SUPPLIED DATA ->
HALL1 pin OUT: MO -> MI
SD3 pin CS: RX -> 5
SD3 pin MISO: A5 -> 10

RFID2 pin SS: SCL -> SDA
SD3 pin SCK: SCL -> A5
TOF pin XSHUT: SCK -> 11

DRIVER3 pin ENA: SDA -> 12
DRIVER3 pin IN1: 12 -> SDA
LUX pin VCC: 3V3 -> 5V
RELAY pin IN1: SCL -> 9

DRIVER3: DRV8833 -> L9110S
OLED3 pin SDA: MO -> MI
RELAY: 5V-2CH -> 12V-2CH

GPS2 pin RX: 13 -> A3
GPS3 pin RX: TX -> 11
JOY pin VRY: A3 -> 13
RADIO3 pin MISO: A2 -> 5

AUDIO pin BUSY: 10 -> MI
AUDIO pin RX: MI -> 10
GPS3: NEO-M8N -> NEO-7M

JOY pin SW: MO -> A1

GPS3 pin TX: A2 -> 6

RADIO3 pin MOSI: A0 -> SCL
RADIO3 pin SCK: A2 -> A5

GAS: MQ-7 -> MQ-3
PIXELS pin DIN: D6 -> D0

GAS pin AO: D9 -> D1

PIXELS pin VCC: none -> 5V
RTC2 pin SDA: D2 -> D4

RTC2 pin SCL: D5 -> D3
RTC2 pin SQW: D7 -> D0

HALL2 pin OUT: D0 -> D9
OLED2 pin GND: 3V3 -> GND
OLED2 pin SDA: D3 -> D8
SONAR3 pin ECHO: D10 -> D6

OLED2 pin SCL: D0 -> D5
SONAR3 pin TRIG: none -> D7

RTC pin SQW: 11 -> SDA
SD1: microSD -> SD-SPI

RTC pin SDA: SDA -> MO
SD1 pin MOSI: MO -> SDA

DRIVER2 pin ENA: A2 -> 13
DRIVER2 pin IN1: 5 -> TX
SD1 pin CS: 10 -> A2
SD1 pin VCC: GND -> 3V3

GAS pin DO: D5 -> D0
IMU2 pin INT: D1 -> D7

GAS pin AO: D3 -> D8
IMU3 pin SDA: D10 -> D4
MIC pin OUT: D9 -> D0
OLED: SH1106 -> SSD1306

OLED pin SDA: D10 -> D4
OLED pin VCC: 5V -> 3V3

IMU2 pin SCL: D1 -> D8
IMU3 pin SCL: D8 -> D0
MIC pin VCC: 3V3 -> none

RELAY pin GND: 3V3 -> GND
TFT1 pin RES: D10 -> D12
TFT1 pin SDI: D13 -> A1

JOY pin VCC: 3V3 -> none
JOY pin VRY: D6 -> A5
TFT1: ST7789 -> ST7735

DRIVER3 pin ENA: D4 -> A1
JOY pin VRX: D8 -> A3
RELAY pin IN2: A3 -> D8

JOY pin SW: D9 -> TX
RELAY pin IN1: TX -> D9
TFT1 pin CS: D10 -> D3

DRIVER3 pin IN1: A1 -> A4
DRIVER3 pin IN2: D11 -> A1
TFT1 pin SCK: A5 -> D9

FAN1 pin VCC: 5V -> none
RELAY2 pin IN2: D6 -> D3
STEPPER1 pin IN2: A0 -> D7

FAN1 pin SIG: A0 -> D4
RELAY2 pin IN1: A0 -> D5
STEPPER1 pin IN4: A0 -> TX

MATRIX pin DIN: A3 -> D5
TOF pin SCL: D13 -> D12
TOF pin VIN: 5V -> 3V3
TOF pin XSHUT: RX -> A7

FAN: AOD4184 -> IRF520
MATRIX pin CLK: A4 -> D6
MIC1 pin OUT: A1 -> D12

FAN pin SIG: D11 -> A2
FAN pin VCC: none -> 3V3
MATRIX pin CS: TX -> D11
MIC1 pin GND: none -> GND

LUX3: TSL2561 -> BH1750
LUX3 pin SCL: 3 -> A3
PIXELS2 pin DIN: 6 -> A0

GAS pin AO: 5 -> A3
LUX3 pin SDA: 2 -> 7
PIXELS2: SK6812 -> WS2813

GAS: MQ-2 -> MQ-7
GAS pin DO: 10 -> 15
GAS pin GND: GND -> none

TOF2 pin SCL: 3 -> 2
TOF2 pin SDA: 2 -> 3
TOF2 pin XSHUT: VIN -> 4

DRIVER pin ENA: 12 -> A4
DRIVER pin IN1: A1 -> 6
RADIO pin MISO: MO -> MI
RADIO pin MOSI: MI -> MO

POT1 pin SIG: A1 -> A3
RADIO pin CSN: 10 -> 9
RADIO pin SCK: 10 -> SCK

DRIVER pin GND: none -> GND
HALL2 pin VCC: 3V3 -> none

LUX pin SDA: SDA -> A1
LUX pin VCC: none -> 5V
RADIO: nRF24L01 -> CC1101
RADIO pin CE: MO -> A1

WHAT THE TASK ASKS -> Return the full listing. Keep each line exactly as it stands.

REPLY TO THE EXERCISE ->
HALL1 pin OUT: MO -> MI
SD3 pin CS: RX -> 5
SD3 pin MISO: A5 -> 10

RFID2 pin SS: SCL -> SDA
SD3 pin SCK: SCL -> A5
TOF pin XSHUT: SCK -> 11

DRIVER3 pin ENA: SDA -> 12
DRIVER3 pin IN1: 12 -> SDA
LUX pin VCC: 3V3 -> 5V
RELAY pin IN1: SCL -> 9

DRIVER3: DRV8833 -> L9110S
OLED3 pin SDA: MO -> MI
RELAY: 5V-2CH -> 12V-2CH

GPS2 pin RX: 13 -> A3
GPS3 pin RX: TX -> 11
JOY pin VRY: A3 -> 13
RADIO3 pin MISO: A2 -> 5

AUDIO pin BUSY: 10 -> MI
AUDIO pin RX: MI -> 10
GPS3: NEO-M8N -> NEO-7M

JOY pin SW: MO -> A1

GPS3 pin TX: A2 -> 6

RADIO3 pin MOSI: A0 -> SCL
RADIO3 pin SCK: A2 -> A5

GAS: MQ-7 -> MQ-3
PIXELS pin DIN: D6 -> D0

GAS pin AO: D9 -> D1

PIXELS pin VCC: none -> 5V
RTC2 pin SDA: D2 -> D4

RTC2 pin SCL: D5 -> D3
RTC2 pin SQW: D7 -> D0

HALL2 pin OUT: D0 -> D9
OLED2 pin GND: 3V3 -> GND
OLED2 pin SDA: D3 -> D8
SONAR3 pin ECHO: D10 -> D6

OLED2 pin SCL: D0 -> D5
SONAR3 pin TRIG: none -> D7

RTC pin SQW: 11 -> SDA
SD1: microSD -> SD-SPI

RTC pin SDA: SDA -> MO
SD1 pin MOSI: MO -> SDA

DRIVER2 pin ENA: A2 -> 13
DRIVER2 pin IN1: 5 -> TX
SD1 pin CS: 10 -> A2
SD1 pin VCC: GND -> 3V3

GAS pin DO: D5 -> D0
IMU2 pin INT: D1 -> D7

GAS pin AO: D3 -> D8
IMU3 pin SDA: D10 -> D4
MIC pin OUT: D9 -> D0
OLED: SH1106 -> SSD1306

OLED pin SDA: D10 -> D4
OLED pin VCC: 5V -> 3V3

IMU2 pin SCL: D1 -> D8
IMU3 pin SCL: D8 -> D0
MIC pin VCC: 3V3 -> none

RELAY pin GND: 3V3 -> GND
TFT1 pin RES: D10 -> D12
TFT1 pin SDI: D13 -> A1

JOY pin VCC: 3V3 -> none
JOY pin VRY: D6 -> A5
TFT1: ST7789 -> ST7735

DRIVER3 pin ENA: D4 -> A1
JOY pin VRX: D8 -> A3
RELAY pin IN2: A3 -> D8

JOY pin SW: D9 -> TX
RELAY pin IN1: TX -> D9
TFT1 pin CS: D10 -> D3

DRIVER3 pin IN1: A1 -> A4
DRIVER3 pin IN2: D11 -> A1
TFT1 pin SCK: A5 -> D9

FAN1 pin VCC: 5V -> none
RELAY2 pin IN2: D6 -> D3
STEPPER1 pin IN2: A0 -> D7

FAN1 pin SIG: A0 -> D4
RELAY2 pin IN1: A0 -> D5
STEPPER1 pin IN4: A0 -> TX

MATRIX pin DIN: A3 -> D5
TOF pin SCL: D13 -> D12
TOF pin VIN: 5V -> 3V3
TOF pin XSHUT: RX -> A7

FAN: AOD4184 -> IRF520
MATRIX pin CLK: A4 -> D6
MIC1 pin OUT: A1 -> D12

FAN pin SIG: D11 -> A2
FAN pin VCC: none -> 3V3
MATRIX pin CS: TX -> D11
MIC1 pin GND: none -> GND

LUX3: TSL2561 -> BH1750
LUX3 pin SCL: 3 -> A3
PIXELS2 pin DIN: 6 -> A0

GAS pin AO: 5 -> A3
LUX3 pin SDA: 2 -> 7
PIXELS2: SK6812 -> WS2813

GAS: MQ-2 -> MQ-7
GAS pin DO: 10 -> 15
GAS pin GND: GND -> none

TOF2 pin SCL: 3 -> 2
TOF2 pin SDA: 2 -> 3
TOF2 pin XSHUT: VIN -> 4

DRIVER pin ENA: 12 -> A4
DRIVER pin IN1: A1 -> 6
RADIO pin MISO: MO -> MI
RADIO pin MOSI: MI -> MO

POT1 pin SIG: A1 -> A3
RADIO pin CSN: 10 -> 9
RADIO pin SCK: 10 -> SCK

DRIVER pin GND: none -> GND
HALL2 pin VCC: 3V3 -> none

LUX pin SDA: SDA -> A1
LUX pin VCC: none -> 5V
RADIO: nRF24L01 -> CC1101
RADIO pin CE: MO -> A1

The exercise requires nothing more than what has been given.